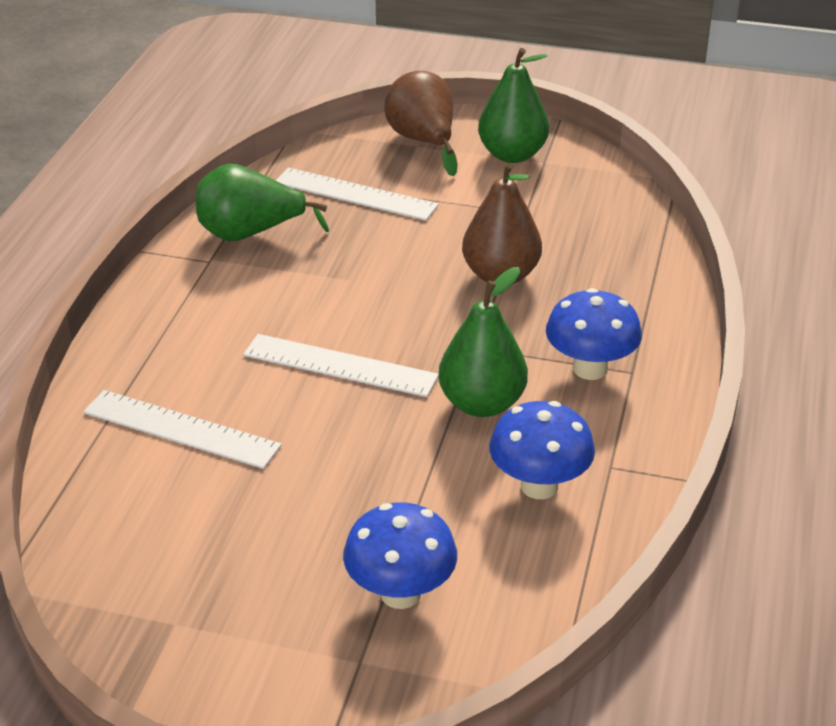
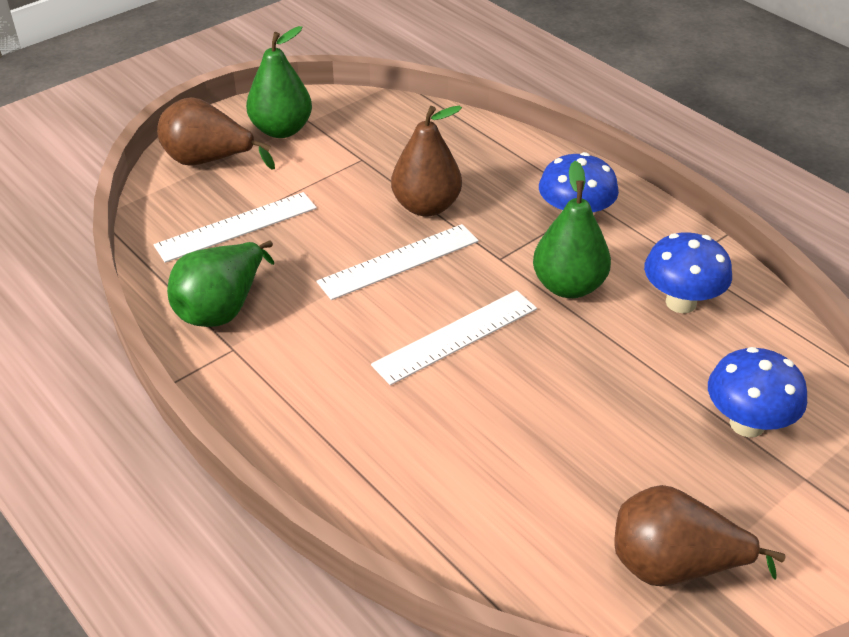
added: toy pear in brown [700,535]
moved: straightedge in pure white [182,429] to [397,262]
...
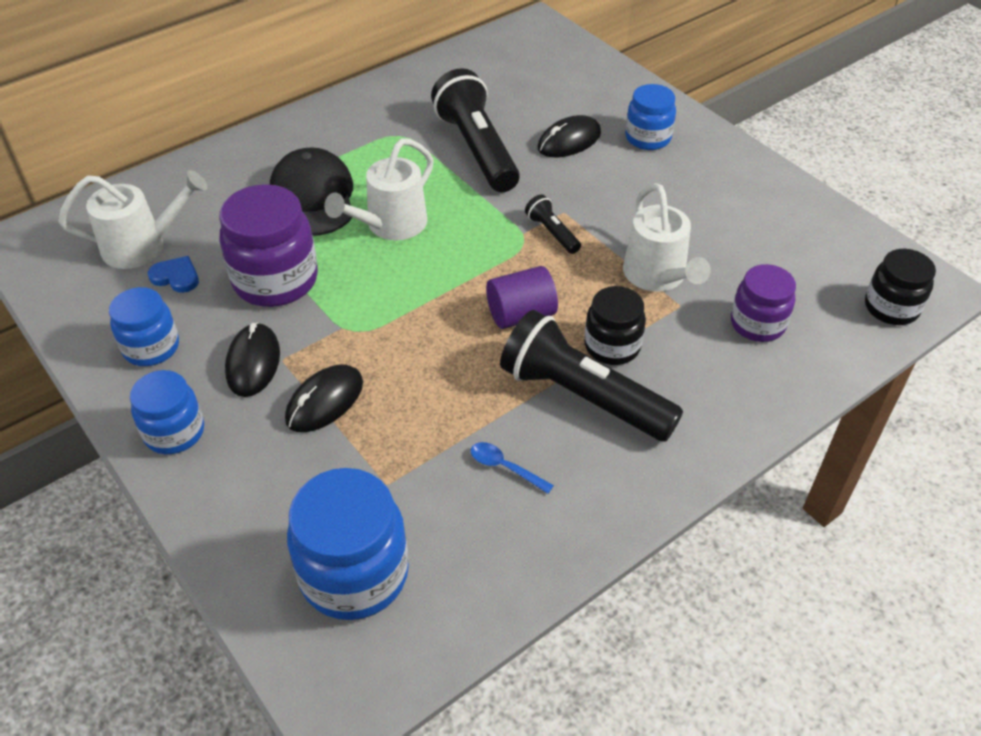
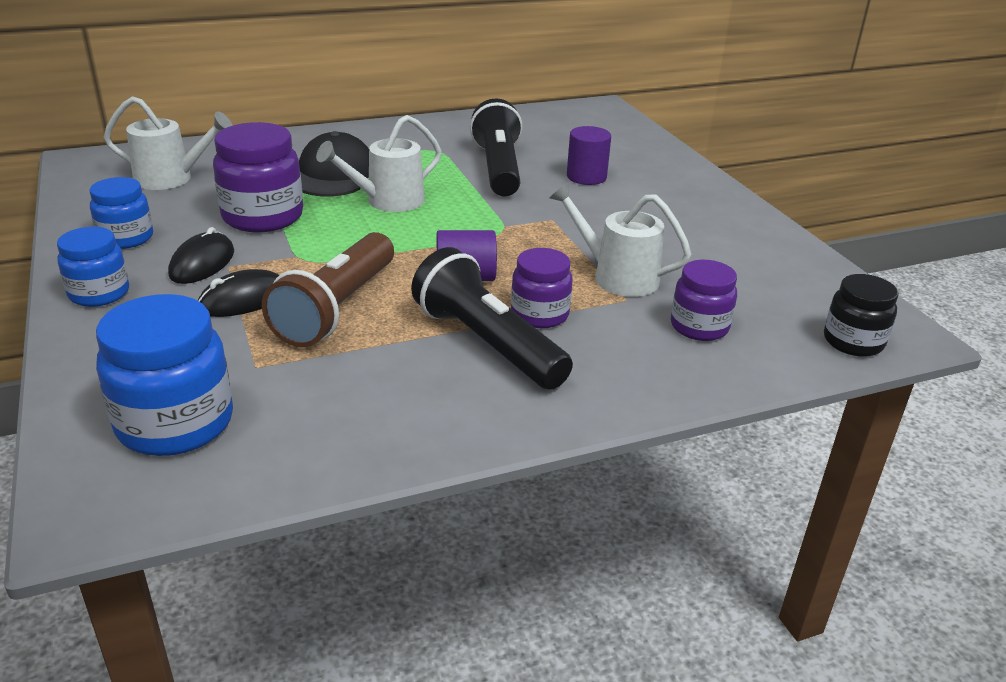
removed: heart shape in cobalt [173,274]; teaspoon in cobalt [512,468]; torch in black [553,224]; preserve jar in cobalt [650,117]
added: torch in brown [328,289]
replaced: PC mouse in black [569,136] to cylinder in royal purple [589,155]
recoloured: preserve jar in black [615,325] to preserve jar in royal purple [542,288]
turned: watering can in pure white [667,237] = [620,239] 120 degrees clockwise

TASK TO COMPLETE:
Write down how many lines of the data above contain the word "torch", with nothing else.

TASK ANSWER:
2